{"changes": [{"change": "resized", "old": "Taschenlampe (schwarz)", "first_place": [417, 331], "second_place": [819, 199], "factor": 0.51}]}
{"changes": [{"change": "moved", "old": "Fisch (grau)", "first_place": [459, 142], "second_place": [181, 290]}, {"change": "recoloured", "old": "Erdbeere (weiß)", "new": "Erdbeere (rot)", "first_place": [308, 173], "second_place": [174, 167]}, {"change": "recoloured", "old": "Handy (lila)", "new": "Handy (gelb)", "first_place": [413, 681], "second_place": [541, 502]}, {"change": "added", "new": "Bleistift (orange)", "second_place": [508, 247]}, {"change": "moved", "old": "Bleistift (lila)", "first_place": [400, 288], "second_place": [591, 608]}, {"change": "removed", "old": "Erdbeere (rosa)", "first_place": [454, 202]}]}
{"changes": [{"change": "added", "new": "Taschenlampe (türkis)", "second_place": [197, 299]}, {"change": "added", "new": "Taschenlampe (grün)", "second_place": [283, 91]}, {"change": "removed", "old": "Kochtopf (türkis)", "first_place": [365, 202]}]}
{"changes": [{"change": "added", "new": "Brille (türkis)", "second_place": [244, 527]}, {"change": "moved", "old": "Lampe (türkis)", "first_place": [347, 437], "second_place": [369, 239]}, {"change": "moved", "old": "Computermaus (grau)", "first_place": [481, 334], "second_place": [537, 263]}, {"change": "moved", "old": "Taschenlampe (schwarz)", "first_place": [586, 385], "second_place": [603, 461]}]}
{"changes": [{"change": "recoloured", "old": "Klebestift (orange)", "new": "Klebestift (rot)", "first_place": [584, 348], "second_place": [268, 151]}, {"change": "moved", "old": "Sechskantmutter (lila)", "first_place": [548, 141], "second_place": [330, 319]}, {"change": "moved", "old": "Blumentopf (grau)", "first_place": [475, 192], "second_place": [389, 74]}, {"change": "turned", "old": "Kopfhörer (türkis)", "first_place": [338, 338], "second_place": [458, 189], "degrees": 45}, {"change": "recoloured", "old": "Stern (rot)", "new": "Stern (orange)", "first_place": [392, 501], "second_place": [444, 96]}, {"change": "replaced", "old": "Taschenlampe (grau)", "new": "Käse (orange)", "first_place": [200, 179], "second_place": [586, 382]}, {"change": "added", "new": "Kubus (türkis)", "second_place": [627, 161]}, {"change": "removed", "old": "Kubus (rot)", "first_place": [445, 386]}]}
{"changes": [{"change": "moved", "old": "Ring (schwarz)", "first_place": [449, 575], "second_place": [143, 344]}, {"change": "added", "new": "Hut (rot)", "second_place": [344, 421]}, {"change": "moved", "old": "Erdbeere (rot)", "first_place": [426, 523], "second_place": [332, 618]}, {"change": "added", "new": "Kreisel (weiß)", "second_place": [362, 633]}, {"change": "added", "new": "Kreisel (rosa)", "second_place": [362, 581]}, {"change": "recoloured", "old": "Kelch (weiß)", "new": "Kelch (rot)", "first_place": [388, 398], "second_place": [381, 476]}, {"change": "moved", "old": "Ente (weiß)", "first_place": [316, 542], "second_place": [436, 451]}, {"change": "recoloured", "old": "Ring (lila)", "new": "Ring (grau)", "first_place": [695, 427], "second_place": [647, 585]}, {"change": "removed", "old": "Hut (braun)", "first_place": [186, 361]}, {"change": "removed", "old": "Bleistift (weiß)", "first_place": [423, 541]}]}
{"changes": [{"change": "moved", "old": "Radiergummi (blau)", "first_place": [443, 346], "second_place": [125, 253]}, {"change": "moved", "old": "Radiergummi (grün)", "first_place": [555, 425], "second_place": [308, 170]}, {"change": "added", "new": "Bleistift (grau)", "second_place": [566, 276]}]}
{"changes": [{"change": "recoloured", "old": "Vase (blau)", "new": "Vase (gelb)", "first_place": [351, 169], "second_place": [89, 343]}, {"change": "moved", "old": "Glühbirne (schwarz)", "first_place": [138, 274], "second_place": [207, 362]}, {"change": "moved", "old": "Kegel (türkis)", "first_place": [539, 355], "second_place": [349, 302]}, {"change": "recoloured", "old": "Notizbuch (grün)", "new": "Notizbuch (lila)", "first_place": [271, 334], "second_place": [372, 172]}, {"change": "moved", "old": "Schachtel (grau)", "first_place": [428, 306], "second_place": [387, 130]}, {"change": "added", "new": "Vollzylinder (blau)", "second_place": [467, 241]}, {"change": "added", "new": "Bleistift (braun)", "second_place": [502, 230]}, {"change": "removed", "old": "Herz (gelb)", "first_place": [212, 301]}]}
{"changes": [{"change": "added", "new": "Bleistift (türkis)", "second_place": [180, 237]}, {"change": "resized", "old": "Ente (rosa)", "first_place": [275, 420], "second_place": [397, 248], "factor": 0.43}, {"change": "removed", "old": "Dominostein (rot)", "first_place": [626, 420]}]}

——————————

__TASK ITEM__. Determine the number of lines in the data above that hold "resized", and reply with that number alone.

__EXPECTED ANSWER__. 2